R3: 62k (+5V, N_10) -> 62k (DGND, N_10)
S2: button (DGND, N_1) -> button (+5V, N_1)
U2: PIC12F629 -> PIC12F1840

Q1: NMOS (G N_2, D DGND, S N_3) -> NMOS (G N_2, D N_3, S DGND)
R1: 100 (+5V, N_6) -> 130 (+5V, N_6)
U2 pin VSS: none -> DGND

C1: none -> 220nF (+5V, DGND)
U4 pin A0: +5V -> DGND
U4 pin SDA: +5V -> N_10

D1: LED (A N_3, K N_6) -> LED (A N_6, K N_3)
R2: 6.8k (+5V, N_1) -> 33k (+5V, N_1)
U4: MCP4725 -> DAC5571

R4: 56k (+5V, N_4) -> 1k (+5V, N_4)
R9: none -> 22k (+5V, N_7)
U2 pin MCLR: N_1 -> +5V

######

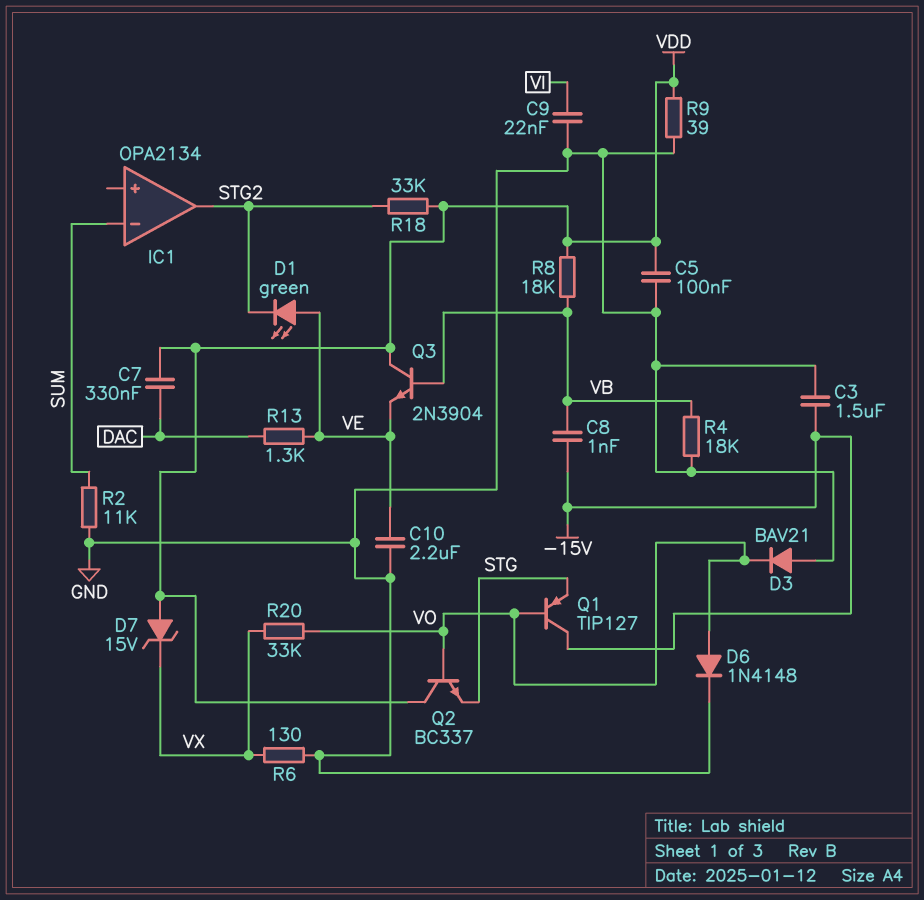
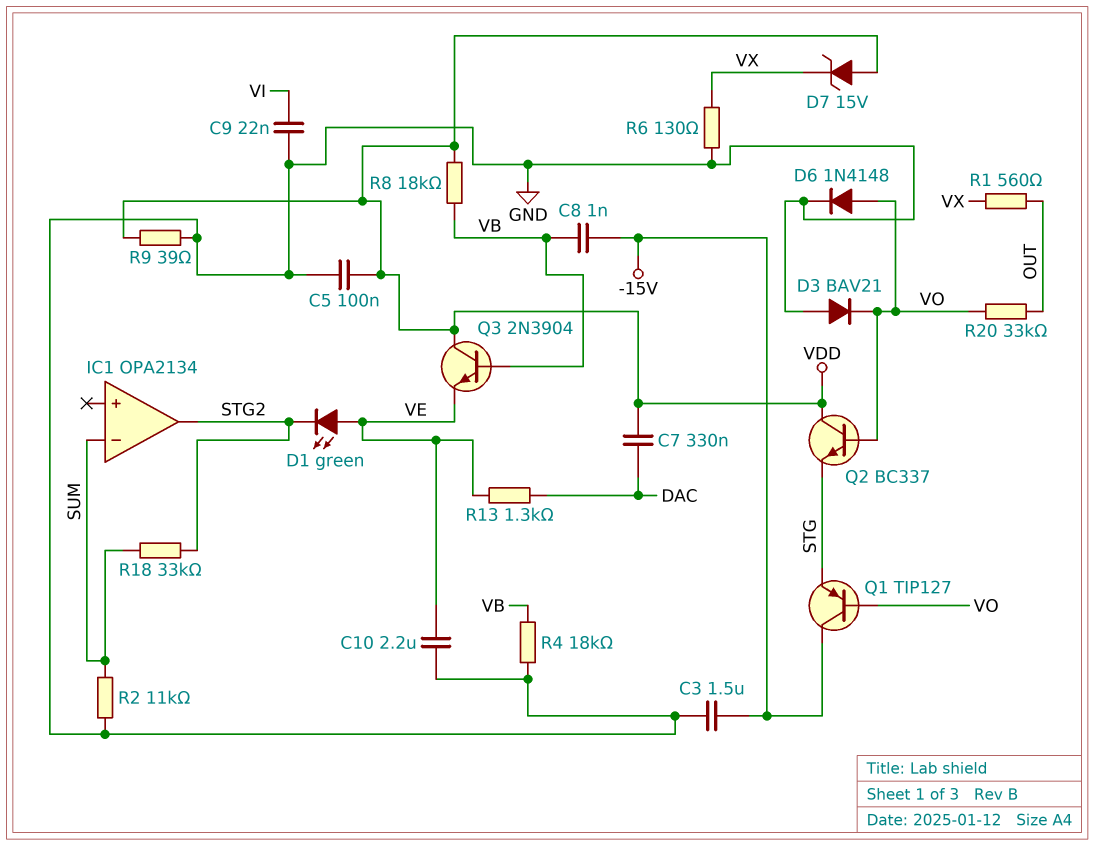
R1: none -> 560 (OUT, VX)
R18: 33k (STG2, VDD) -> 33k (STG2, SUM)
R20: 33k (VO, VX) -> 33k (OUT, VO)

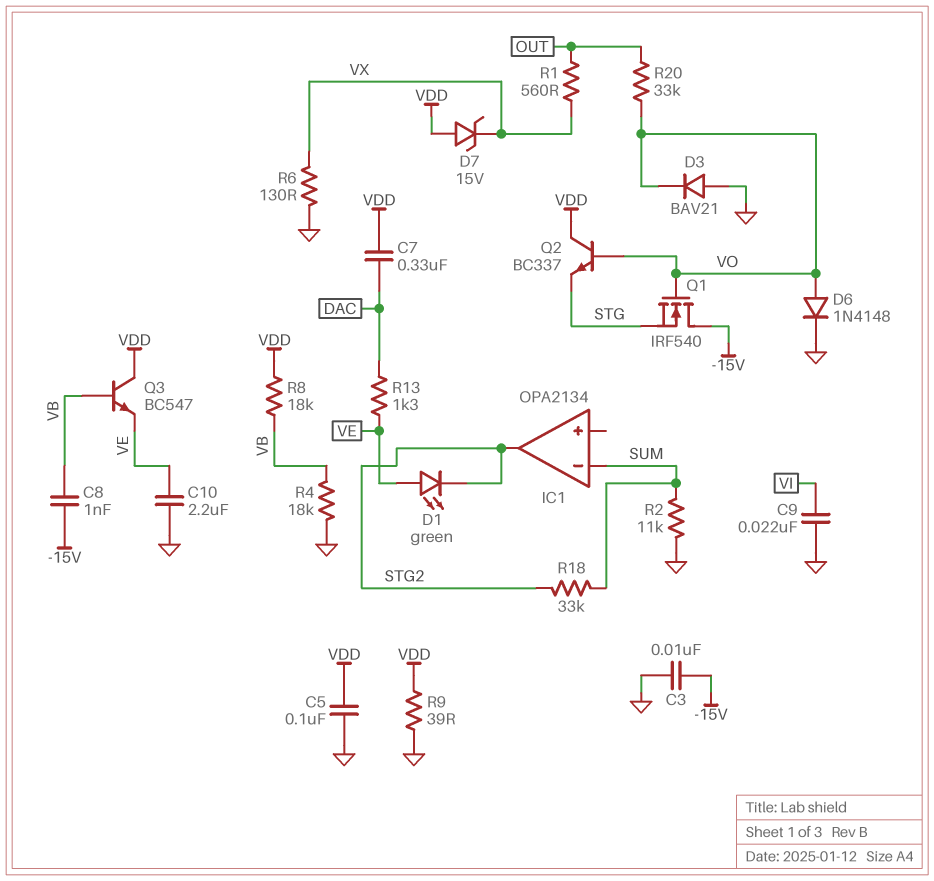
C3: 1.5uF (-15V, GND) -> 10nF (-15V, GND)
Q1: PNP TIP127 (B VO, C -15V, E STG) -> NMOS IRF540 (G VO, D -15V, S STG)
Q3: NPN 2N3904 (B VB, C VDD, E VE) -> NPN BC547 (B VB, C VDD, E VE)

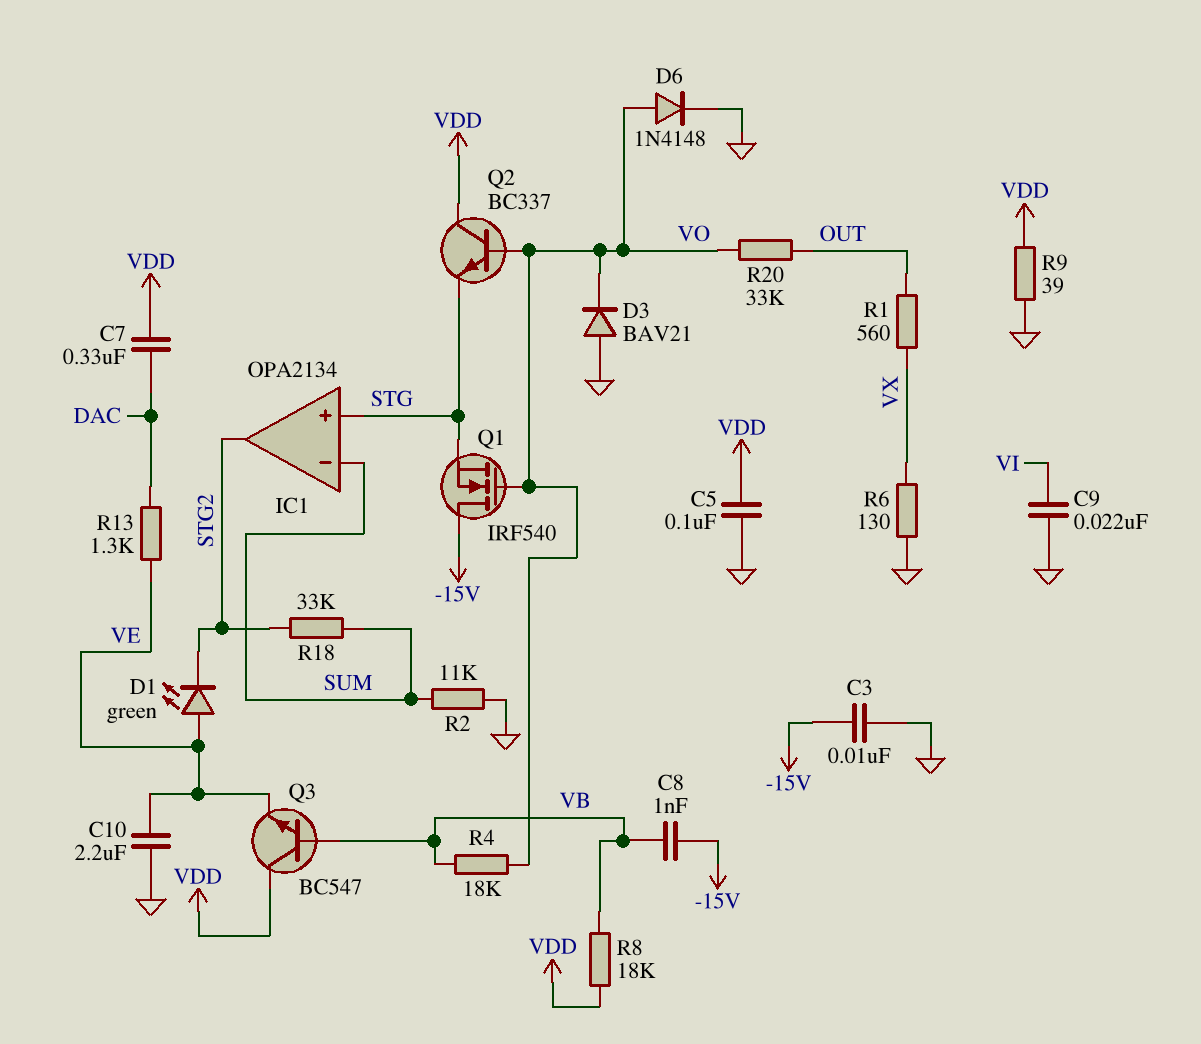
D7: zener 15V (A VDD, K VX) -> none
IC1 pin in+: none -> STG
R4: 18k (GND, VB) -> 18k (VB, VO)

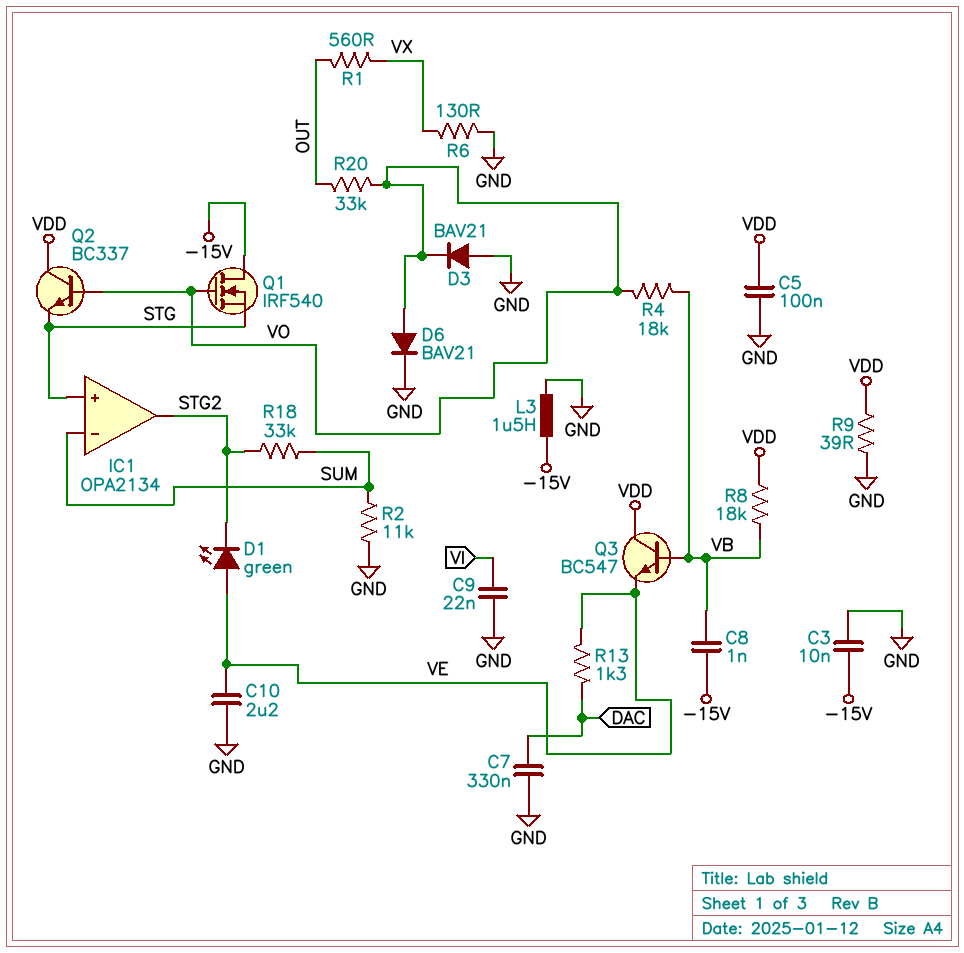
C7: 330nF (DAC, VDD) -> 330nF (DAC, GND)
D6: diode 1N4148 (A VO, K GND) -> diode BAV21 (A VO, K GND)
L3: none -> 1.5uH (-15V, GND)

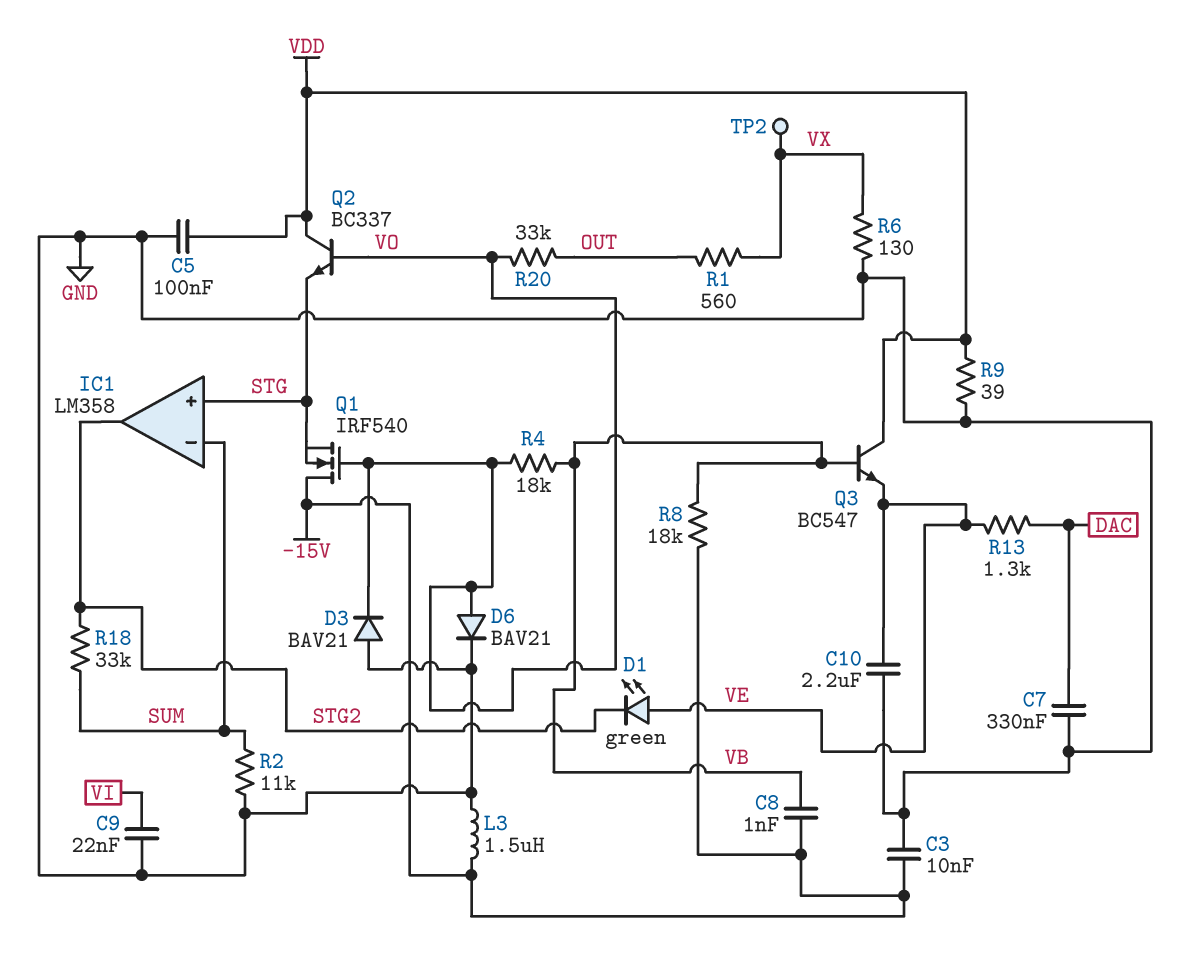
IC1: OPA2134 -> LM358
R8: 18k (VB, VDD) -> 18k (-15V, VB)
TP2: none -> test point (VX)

######

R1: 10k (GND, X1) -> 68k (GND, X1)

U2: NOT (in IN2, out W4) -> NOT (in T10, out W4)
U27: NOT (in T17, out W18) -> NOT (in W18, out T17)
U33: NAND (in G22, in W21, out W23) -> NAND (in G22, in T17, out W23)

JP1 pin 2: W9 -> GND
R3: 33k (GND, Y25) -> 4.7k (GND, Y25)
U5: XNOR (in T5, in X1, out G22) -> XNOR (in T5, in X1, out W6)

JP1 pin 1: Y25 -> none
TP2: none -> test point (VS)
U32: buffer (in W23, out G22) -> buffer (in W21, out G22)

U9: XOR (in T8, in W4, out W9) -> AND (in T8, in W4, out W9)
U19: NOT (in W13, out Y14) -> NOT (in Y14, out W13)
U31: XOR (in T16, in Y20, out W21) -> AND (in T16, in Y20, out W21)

######

> [WHAT YOU NEED TO DO]:
Proceeding from the line containing "U4 pin SDA: +5V -> N_10" through the line containing "U2 pin MCLR: N_1 -> +5V", transcribe the lines above exactly, both end lines included.

> [EXPECTED ANSWER]:
U4 pin SDA: +5V -> N_10

D1: LED (A N_3, K N_6) -> LED (A N_6, K N_3)
R2: 6.8k (+5V, N_1) -> 33k (+5V, N_1)
U4: MCP4725 -> DAC5571

R4: 56k (+5V, N_4) -> 1k (+5V, N_4)
R9: none -> 22k (+5V, N_7)
U2 pin MCLR: N_1 -> +5V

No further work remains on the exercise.